▸ Record set
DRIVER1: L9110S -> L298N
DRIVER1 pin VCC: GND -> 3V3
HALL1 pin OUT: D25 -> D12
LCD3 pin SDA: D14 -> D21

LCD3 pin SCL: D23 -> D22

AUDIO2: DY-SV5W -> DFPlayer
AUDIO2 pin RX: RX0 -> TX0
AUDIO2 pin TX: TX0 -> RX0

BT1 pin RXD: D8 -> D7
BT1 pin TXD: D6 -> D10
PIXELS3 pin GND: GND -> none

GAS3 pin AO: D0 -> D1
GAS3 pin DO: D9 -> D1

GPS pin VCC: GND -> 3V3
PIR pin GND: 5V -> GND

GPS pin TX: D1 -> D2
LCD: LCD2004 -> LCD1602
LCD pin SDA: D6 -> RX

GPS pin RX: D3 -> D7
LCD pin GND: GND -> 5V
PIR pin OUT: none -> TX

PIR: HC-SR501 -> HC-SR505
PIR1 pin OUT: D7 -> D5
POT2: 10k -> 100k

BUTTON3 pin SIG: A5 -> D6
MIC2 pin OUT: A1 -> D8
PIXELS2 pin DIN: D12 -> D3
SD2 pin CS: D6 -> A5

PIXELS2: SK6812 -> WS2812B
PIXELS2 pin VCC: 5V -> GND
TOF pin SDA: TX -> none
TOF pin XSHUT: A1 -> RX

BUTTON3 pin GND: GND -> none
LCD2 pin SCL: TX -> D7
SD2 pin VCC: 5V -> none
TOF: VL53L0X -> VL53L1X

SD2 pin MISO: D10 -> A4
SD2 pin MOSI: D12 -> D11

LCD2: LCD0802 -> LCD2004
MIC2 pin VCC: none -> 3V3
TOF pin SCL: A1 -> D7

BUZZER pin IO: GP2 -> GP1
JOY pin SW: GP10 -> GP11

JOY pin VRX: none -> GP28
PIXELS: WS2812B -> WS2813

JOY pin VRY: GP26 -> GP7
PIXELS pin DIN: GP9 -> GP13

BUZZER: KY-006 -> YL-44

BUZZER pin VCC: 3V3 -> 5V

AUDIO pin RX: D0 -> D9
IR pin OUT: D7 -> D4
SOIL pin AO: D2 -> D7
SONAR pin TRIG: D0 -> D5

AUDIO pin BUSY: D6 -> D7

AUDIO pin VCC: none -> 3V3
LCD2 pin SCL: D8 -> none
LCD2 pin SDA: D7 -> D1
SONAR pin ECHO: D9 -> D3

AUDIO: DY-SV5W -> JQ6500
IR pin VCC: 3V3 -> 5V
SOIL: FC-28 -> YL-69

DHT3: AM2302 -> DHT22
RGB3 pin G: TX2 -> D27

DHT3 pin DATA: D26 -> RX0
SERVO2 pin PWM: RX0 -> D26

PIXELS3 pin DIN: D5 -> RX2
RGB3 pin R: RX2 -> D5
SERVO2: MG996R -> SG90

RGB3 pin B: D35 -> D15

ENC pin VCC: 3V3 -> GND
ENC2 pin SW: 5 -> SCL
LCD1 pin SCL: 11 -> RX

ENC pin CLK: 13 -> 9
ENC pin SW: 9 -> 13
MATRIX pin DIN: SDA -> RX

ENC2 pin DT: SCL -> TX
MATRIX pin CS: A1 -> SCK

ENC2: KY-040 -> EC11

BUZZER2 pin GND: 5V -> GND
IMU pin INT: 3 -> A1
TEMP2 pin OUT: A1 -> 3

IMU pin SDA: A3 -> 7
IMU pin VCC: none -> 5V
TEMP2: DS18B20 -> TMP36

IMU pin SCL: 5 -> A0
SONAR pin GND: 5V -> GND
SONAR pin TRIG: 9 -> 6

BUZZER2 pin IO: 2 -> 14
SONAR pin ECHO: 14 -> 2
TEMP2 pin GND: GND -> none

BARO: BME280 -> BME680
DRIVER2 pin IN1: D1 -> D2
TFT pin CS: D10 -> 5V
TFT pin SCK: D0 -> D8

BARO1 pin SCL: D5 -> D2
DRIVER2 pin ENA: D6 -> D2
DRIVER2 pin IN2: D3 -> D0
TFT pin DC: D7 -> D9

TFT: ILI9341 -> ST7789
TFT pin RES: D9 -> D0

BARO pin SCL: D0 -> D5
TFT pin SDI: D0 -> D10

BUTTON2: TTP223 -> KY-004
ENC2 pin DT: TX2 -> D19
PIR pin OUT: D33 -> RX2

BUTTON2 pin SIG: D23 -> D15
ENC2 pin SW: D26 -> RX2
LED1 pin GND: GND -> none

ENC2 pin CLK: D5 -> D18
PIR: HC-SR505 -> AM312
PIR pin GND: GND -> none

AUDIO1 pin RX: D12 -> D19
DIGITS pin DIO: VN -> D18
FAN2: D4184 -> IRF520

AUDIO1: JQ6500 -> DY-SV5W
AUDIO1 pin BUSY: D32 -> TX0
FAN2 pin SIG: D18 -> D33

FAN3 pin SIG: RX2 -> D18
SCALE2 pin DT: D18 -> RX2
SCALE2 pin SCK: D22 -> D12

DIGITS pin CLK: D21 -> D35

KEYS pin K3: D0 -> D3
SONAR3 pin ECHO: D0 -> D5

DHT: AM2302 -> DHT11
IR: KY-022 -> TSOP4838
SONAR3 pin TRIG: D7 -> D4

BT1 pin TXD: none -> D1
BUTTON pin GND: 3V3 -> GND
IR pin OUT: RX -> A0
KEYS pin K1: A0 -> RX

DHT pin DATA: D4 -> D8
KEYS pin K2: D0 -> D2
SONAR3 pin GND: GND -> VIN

▸ What to work on
The listing above should be transcribed in full, exactly as written.

▸ Exercise result
DRIVER1: L9110S -> L298N
DRIVER1 pin VCC: GND -> 3V3
HALL1 pin OUT: D25 -> D12
LCD3 pin SDA: D14 -> D21

LCD3 pin SCL: D23 -> D22

AUDIO2: DY-SV5W -> DFPlayer
AUDIO2 pin RX: RX0 -> TX0
AUDIO2 pin TX: TX0 -> RX0

BT1 pin RXD: D8 -> D7
BT1 pin TXD: D6 -> D10
PIXELS3 pin GND: GND -> none

GAS3 pin AO: D0 -> D1
GAS3 pin DO: D9 -> D1

GPS pin VCC: GND -> 3V3
PIR pin GND: 5V -> GND

GPS pin TX: D1 -> D2
LCD: LCD2004 -> LCD1602
LCD pin SDA: D6 -> RX

GPS pin RX: D3 -> D7
LCD pin GND: GND -> 5V
PIR pin OUT: none -> TX

PIR: HC-SR501 -> HC-SR505
PIR1 pin OUT: D7 -> D5
POT2: 10k -> 100k

BUTTON3 pin SIG: A5 -> D6
MIC2 pin OUT: A1 -> D8
PIXELS2 pin DIN: D12 -> D3
SD2 pin CS: D6 -> A5

PIXELS2: SK6812 -> WS2812B
PIXELS2 pin VCC: 5V -> GND
TOF pin SDA: TX -> none
TOF pin XSHUT: A1 -> RX

BUTTON3 pin GND: GND -> none
LCD2 pin SCL: TX -> D7
SD2 pin VCC: 5V -> none
TOF: VL53L0X -> VL53L1X

SD2 pin MISO: D10 -> A4
SD2 pin MOSI: D12 -> D11

LCD2: LCD0802 -> LCD2004
MIC2 pin VCC: none -> 3V3
TOF pin SCL: A1 -> D7

BUZZER pin IO: GP2 -> GP1
JOY pin SW: GP10 -> GP11

JOY pin VRX: none -> GP28
PIXELS: WS2812B -> WS2813

JOY pin VRY: GP26 -> GP7
PIXELS pin DIN: GP9 -> GP13

BUZZER: KY-006 -> YL-44

BUZZER pin VCC: 3V3 -> 5V

AUDIO pin RX: D0 -> D9
IR pin OUT: D7 -> D4
SOIL pin AO: D2 -> D7
SONAR pin TRIG: D0 -> D5

AUDIO pin BUSY: D6 -> D7

AUDIO pin VCC: none -> 3V3
LCD2 pin SCL: D8 -> none
LCD2 pin SDA: D7 -> D1
SONAR pin ECHO: D9 -> D3

AUDIO: DY-SV5W -> JQ6500
IR pin VCC: 3V3 -> 5V
SOIL: FC-28 -> YL-69

DHT3: AM2302 -> DHT22
RGB3 pin G: TX2 -> D27

DHT3 pin DATA: D26 -> RX0
SERVO2 pin PWM: RX0 -> D26

PIXELS3 pin DIN: D5 -> RX2
RGB3 pin R: RX2 -> D5
SERVO2: MG996R -> SG90

RGB3 pin B: D35 -> D15

ENC pin VCC: 3V3 -> GND
ENC2 pin SW: 5 -> SCL
LCD1 pin SCL: 11 -> RX

ENC pin CLK: 13 -> 9
ENC pin SW: 9 -> 13
MATRIX pin DIN: SDA -> RX

ENC2 pin DT: SCL -> TX
MATRIX pin CS: A1 -> SCK

ENC2: KY-040 -> EC11

BUZZER2 pin GND: 5V -> GND
IMU pin INT: 3 -> A1
TEMP2 pin OUT: A1 -> 3

IMU pin SDA: A3 -> 7
IMU pin VCC: none -> 5V
TEMP2: DS18B20 -> TMP36

IMU pin SCL: 5 -> A0
SONAR pin GND: 5V -> GND
SONAR pin TRIG: 9 -> 6

BUZZER2 pin IO: 2 -> 14
SONAR pin ECHO: 14 -> 2
TEMP2 pin GND: GND -> none

BARO: BME280 -> BME680
DRIVER2 pin IN1: D1 -> D2
TFT pin CS: D10 -> 5V
TFT pin SCK: D0 -> D8

BARO1 pin SCL: D5 -> D2
DRIVER2 pin ENA: D6 -> D2
DRIVER2 pin IN2: D3 -> D0
TFT pin DC: D7 -> D9

TFT: ILI9341 -> ST7789
TFT pin RES: D9 -> D0

BARO pin SCL: D0 -> D5
TFT pin SDI: D0 -> D10

BUTTON2: TTP223 -> KY-004
ENC2 pin DT: TX2 -> D19
PIR pin OUT: D33 -> RX2

BUTTON2 pin SIG: D23 -> D15
ENC2 pin SW: D26 -> RX2
LED1 pin GND: GND -> none

ENC2 pin CLK: D5 -> D18
PIR: HC-SR505 -> AM312
PIR pin GND: GND -> none

AUDIO1 pin RX: D12 -> D19
DIGITS pin DIO: VN -> D18
FAN2: D4184 -> IRF520

AUDIO1: JQ6500 -> DY-SV5W
AUDIO1 pin BUSY: D32 -> TX0
FAN2 pin SIG: D18 -> D33

FAN3 pin SIG: RX2 -> D18
SCALE2 pin DT: D18 -> RX2
SCALE2 pin SCK: D22 -> D12

DIGITS pin CLK: D21 -> D35

KEYS pin K3: D0 -> D3
SONAR3 pin ECHO: D0 -> D5

DHT: AM2302 -> DHT11
IR: KY-022 -> TSOP4838
SONAR3 pin TRIG: D7 -> D4

BT1 pin TXD: none -> D1
BUTTON pin GND: 3V3 -> GND
IR pin OUT: RX -> A0
KEYS pin K1: A0 -> RX

DHT pin DATA: D4 -> D8
KEYS pin K2: D0 -> D2
SONAR3 pin GND: GND -> VIN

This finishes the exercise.